EXCERPTED RECORDS =>
——
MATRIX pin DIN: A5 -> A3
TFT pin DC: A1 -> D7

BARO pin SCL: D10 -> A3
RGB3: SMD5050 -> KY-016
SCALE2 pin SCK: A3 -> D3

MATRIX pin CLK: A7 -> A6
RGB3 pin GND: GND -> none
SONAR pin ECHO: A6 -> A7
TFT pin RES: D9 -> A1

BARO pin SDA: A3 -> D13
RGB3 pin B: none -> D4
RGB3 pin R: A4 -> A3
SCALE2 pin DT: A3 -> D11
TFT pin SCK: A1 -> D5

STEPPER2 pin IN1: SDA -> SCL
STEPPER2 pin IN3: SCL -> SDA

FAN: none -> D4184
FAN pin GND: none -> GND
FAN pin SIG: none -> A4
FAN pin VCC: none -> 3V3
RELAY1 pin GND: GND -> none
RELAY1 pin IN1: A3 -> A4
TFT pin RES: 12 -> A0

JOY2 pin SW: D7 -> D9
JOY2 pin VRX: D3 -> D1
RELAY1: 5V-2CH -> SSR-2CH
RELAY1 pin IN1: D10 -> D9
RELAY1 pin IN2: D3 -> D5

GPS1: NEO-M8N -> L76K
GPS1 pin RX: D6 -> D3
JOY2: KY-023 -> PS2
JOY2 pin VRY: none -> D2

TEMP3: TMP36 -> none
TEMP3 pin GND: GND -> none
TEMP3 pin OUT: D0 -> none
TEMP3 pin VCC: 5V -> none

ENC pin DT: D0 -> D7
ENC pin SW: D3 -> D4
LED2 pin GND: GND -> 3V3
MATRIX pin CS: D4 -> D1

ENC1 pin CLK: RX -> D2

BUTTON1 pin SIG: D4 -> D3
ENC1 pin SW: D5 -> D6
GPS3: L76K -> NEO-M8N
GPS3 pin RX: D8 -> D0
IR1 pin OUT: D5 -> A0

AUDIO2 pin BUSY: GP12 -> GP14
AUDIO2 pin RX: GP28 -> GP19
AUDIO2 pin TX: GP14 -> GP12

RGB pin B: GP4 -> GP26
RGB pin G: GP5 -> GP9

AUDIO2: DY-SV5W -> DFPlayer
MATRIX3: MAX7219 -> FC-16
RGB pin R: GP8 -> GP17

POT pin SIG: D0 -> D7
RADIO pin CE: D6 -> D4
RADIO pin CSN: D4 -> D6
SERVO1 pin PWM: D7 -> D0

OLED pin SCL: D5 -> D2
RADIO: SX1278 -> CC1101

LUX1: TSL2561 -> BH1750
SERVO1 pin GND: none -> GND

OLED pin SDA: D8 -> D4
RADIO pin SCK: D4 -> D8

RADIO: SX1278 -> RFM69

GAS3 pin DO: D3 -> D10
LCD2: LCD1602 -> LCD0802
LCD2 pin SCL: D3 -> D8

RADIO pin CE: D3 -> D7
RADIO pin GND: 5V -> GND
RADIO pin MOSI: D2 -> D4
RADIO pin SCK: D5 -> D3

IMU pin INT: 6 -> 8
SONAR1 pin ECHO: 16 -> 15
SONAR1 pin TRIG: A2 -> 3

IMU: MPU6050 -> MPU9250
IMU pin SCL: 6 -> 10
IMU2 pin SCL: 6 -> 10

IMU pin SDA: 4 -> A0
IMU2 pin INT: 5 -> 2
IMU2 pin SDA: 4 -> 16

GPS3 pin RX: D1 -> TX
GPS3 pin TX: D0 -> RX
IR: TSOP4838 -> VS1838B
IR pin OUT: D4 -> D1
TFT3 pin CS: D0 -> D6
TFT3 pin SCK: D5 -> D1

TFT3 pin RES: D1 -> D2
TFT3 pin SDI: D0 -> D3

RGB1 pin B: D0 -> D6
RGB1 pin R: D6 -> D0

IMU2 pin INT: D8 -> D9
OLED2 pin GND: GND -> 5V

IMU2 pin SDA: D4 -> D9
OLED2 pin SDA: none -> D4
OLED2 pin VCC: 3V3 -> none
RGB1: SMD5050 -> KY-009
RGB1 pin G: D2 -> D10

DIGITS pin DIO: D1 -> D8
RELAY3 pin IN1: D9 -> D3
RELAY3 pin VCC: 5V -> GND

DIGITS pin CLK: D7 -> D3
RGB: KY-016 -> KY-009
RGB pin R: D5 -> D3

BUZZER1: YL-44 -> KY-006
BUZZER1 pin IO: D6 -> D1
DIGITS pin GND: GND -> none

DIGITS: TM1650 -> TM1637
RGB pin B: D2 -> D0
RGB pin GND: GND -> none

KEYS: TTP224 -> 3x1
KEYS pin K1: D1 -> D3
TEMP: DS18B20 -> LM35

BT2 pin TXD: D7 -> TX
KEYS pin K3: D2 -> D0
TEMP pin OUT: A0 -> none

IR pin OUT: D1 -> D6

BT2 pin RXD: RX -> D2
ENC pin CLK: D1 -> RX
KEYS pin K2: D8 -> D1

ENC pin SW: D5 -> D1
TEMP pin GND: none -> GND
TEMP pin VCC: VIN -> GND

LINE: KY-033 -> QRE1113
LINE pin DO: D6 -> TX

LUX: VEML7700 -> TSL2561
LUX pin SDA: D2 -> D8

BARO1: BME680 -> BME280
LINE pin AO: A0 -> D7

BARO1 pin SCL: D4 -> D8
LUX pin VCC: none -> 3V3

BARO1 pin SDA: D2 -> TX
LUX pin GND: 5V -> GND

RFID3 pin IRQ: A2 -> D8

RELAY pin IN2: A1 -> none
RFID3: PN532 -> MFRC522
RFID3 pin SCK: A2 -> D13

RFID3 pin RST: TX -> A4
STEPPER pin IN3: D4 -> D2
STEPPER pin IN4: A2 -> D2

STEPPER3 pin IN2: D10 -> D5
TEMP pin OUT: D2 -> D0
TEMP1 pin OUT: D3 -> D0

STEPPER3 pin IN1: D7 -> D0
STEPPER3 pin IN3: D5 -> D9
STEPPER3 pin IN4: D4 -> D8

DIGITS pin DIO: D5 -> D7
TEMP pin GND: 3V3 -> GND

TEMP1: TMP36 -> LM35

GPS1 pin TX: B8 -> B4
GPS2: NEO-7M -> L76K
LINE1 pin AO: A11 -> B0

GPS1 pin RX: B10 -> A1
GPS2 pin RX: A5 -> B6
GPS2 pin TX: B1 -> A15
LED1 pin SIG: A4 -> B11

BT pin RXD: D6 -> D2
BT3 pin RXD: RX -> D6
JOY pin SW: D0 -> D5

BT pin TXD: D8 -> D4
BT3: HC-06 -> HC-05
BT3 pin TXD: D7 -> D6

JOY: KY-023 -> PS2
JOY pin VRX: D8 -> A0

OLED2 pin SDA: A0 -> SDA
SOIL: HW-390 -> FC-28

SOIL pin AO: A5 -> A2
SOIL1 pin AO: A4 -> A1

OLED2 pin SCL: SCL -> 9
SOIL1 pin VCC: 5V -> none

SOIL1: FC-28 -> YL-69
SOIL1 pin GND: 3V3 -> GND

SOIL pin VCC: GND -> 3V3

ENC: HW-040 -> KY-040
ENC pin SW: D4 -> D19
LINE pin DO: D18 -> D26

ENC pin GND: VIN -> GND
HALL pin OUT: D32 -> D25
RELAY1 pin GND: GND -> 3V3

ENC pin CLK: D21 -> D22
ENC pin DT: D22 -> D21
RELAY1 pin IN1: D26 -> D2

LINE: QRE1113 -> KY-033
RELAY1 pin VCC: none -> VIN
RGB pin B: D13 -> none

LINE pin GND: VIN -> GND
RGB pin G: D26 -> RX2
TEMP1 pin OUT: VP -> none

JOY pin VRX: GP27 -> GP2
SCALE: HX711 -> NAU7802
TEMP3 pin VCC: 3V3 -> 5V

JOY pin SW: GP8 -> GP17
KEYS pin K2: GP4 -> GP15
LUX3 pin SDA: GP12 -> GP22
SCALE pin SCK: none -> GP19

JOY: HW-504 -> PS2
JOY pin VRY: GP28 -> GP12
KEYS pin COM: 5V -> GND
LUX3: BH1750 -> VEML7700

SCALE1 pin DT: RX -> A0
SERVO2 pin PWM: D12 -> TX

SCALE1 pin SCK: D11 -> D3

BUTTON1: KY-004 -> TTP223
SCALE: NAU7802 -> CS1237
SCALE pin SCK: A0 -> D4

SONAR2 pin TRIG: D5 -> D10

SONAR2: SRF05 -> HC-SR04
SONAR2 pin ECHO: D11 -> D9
——
WHAT YOU HAVE TO DO =>
From the records above, quote only the lines running from the line with "RGB pin B: GP4 -> GP26" to the line with "TEMP: DS18B20 -> LM35", both lines included.

FINISHED EXERCISE =>
RGB pin B: GP4 -> GP26
RGB pin G: GP5 -> GP9

AUDIO2: DY-SV5W -> DFPlayer
MATRIX3: MAX7219 -> FC-16
RGB pin R: GP8 -> GP17

POT pin SIG: D0 -> D7
RADIO pin CE: D6 -> D4
RADIO pin CSN: D4 -> D6
SERVO1 pin PWM: D7 -> D0

OLED pin SCL: D5 -> D2
RADIO: SX1278 -> CC1101

LUX1: TSL2561 -> BH1750
SERVO1 pin GND: none -> GND

OLED pin SDA: D8 -> D4
RADIO pin SCK: D4 -> D8

RADIO: SX1278 -> RFM69

GAS3 pin DO: D3 -> D10
LCD2: LCD1602 -> LCD0802
LCD2 pin SCL: D3 -> D8

RADIO pin CE: D3 -> D7
RADIO pin GND: 5V -> GND
RADIO pin MOSI: D2 -> D4
RADIO pin SCK: D5 -> D3

IMU pin INT: 6 -> 8
SONAR1 pin ECHO: 16 -> 15
SONAR1 pin TRIG: A2 -> 3

IMU: MPU6050 -> MPU9250
IMU pin SCL: 6 -> 10
IMU2 pin SCL: 6 -> 10

IMU pin SDA: 4 -> A0
IMU2 pin INT: 5 -> 2
IMU2 pin SDA: 4 -> 16

GPS3 pin RX: D1 -> TX
GPS3 pin TX: D0 -> RX
IR: TSOP4838 -> VS1838B
IR pin OUT: D4 -> D1
TFT3 pin CS: D0 -> D6
TFT3 pin SCK: D5 -> D1

TFT3 pin RES: D1 -> D2
TFT3 pin SDI: D0 -> D3

RGB1 pin B: D0 -> D6
RGB1 pin R: D6 -> D0

IMU2 pin INT: D8 -> D9
OLED2 pin GND: GND -> 5V

IMU2 pin SDA: D4 -> D9
OLED2 pin SDA: none -> D4
OLED2 pin VCC: 3V3 -> none
RGB1: SMD5050 -> KY-009
RGB1 pin G: D2 -> D10

DIGITS pin DIO: D1 -> D8
RELAY3 pin IN1: D9 -> D3
RELAY3 pin VCC: 5V -> GND

DIGITS pin CLK: D7 -> D3
RGB: KY-016 -> KY-009
RGB pin R: D5 -> D3

BUZZER1: YL-44 -> KY-006
BUZZER1 pin IO: D6 -> D1
DIGITS pin GND: GND -> none

DIGITS: TM1650 -> TM1637
RGB pin B: D2 -> D0
RGB pin GND: GND -> none

KEYS: TTP224 -> 3x1
KEYS pin K1: D1 -> D3
TEMP: DS18B20 -> LM35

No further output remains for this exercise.